> [What to produce]:
Leave the images out. Give every line below again, precisely.

> [Supplied information]:
= Beginning of Section =

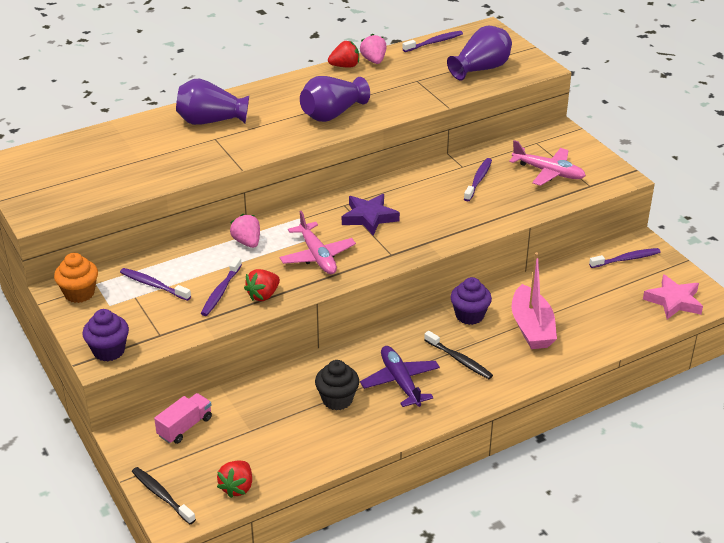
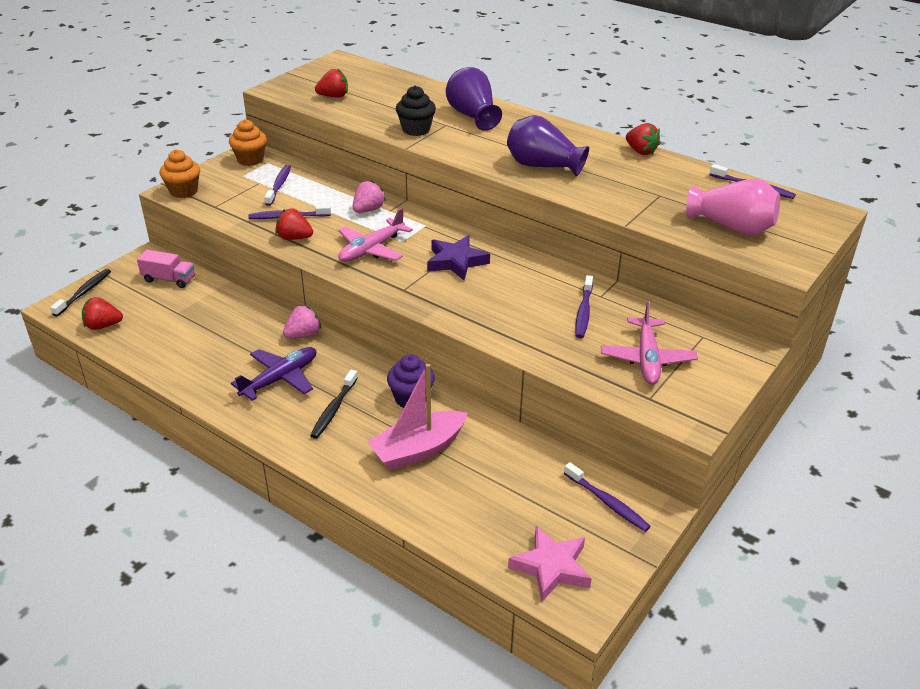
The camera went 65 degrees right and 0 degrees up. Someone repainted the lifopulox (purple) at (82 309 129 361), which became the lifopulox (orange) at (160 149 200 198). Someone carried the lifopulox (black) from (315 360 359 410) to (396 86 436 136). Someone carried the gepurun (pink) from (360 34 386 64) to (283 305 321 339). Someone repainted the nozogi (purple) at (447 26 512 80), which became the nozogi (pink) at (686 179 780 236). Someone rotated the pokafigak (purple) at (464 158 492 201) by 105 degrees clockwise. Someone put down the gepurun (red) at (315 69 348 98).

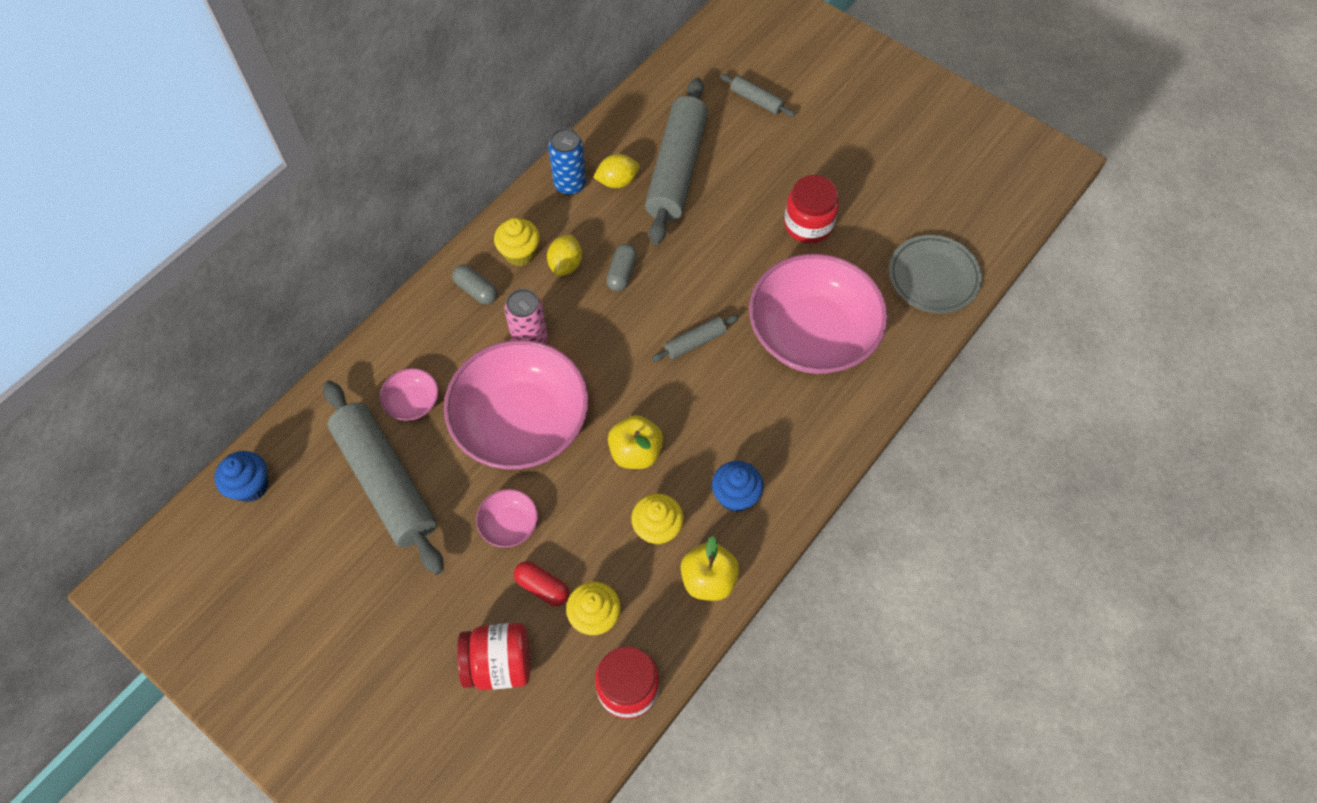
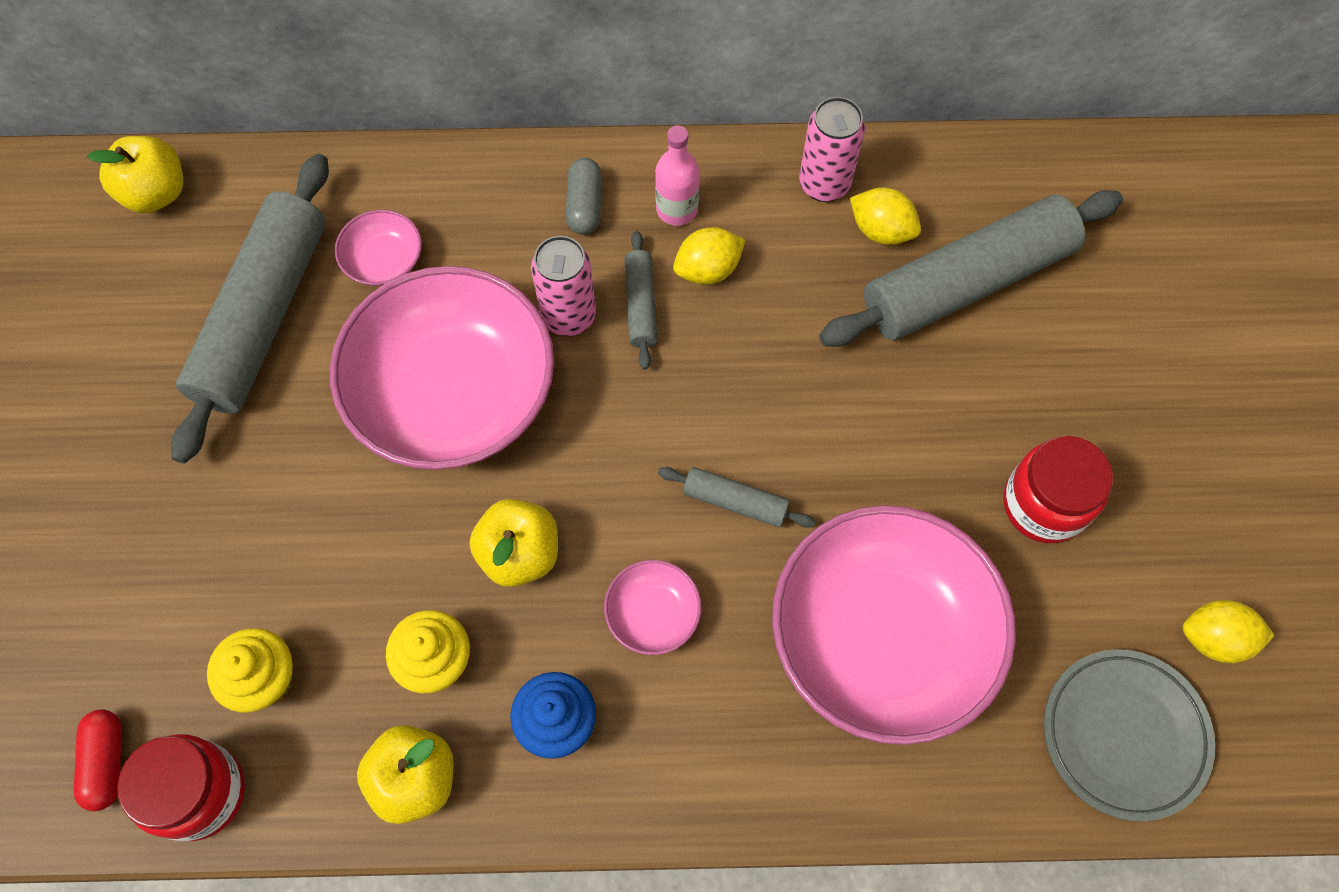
The camera went 50 degrees right and 5 degrees up. Someone swapped the lifopulox (blue) at (214 451 269 502) for the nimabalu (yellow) at (87 136 183 213). Someone took away the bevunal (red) at (457 623 530 690). Someone carried the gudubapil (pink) from (476 489 538 548) to (604 560 701 655). Someone swapped the lifopulox (yellow) at (494 218 540 266) for the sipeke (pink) at (655 125 699 226). Someone carried the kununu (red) from (514 561 569 606) to (74 710 122 811). Someone repainted the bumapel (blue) at (548 128 586 195), which became the bumapel (pink) at (799 97 865 202). Someone took away the kununu (grey) at (606 243 637 292). Someone carried the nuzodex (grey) from (720 74 795 117) to (624 231 658 370). Someone put down the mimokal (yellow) at (1182 600 1275 663).

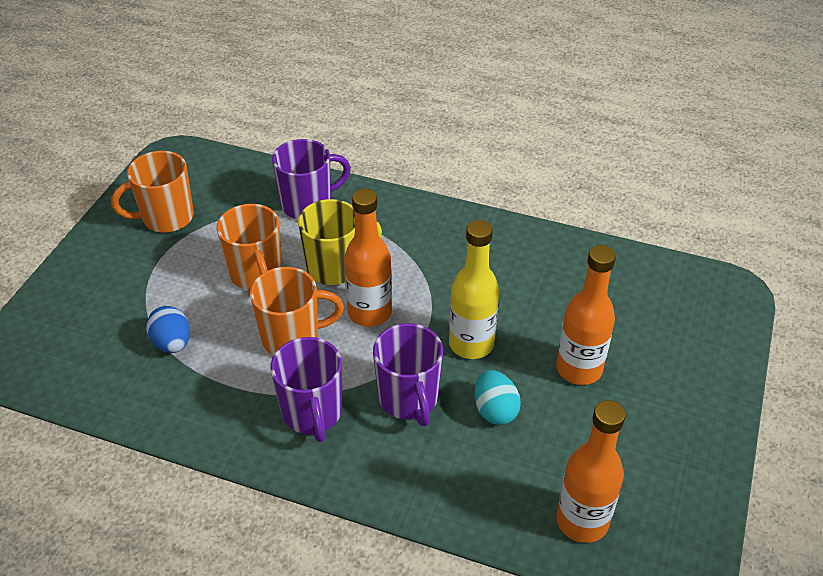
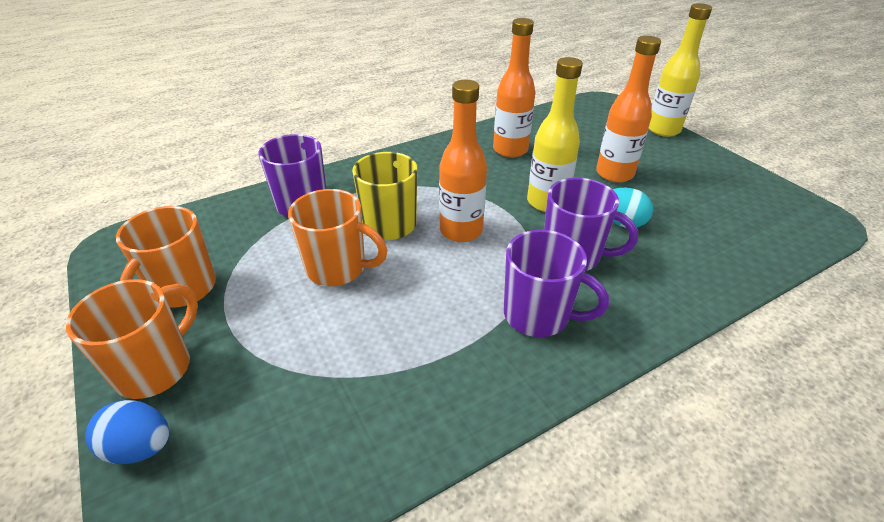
The camera went 50 degrees left and 5 degrees down. Someone carried the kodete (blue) from (146 306 190 353) to (85 400 169 464). Someone carried the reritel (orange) from (250 267 344 355) to (66 279 198 399). Someone carried the sipeke (orange) from (556 400 626 543) to (493 18 535 158). Someone put down the sipeke (yellow) at (649 3 712 137).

= End of Section =

> [Output of the exercise]:
The camera went 65 degrees right and 0 degrees up. Someone repainted the lifopulox (purple) at (82 309 129 361), which became the lifopulox (orange) at (160 149 200 198). Someone carried the lifopulox (black) from (315 360 359 410) to (396 86 436 136). Someone carried the gepurun (pink) from (360 34 386 64) to (283 305 321 339). Someone repainted the nozogi (purple) at (447 26 512 80), which became the nozogi (pink) at (686 179 780 236). Someone rotated the pokafigak (purple) at (464 158 492 201) by 105 degrees clockwise. Someone put down the gepurun (red) at (315 69 348 98).

The camera went 50 degrees right and 5 degrees up. Someone swapped the lifopulox (blue) at (214 451 269 502) for the nimabalu (yellow) at (87 136 183 213). Someone took away the bevunal (red) at (457 623 530 690). Someone carried the gudubapil (pink) from (476 489 538 548) to (604 560 701 655). Someone swapped the lifopulox (yellow) at (494 218 540 266) for the sipeke (pink) at (655 125 699 226). Someone carried the kununu (red) from (514 561 569 606) to (74 710 122 811). Someone repainted the bumapel (blue) at (548 128 586 195), which became the bumapel (pink) at (799 97 865 202). Someone took away the kununu (grey) at (606 243 637 292). Someone carried the nuzodex (grey) from (720 74 795 117) to (624 231 658 370). Someone put down the mimokal (yellow) at (1182 600 1275 663).

The camera went 50 degrees left and 5 degrees down. Someone carried the kodete (blue) from (146 306 190 353) to (85 400 169 464). Someone carried the reritel (orange) from (250 267 344 355) to (66 279 198 399). Someone carried the sipeke (orange) from (556 400 626 543) to (493 18 535 158). Someone put down the sipeke (yellow) at (649 3 712 137).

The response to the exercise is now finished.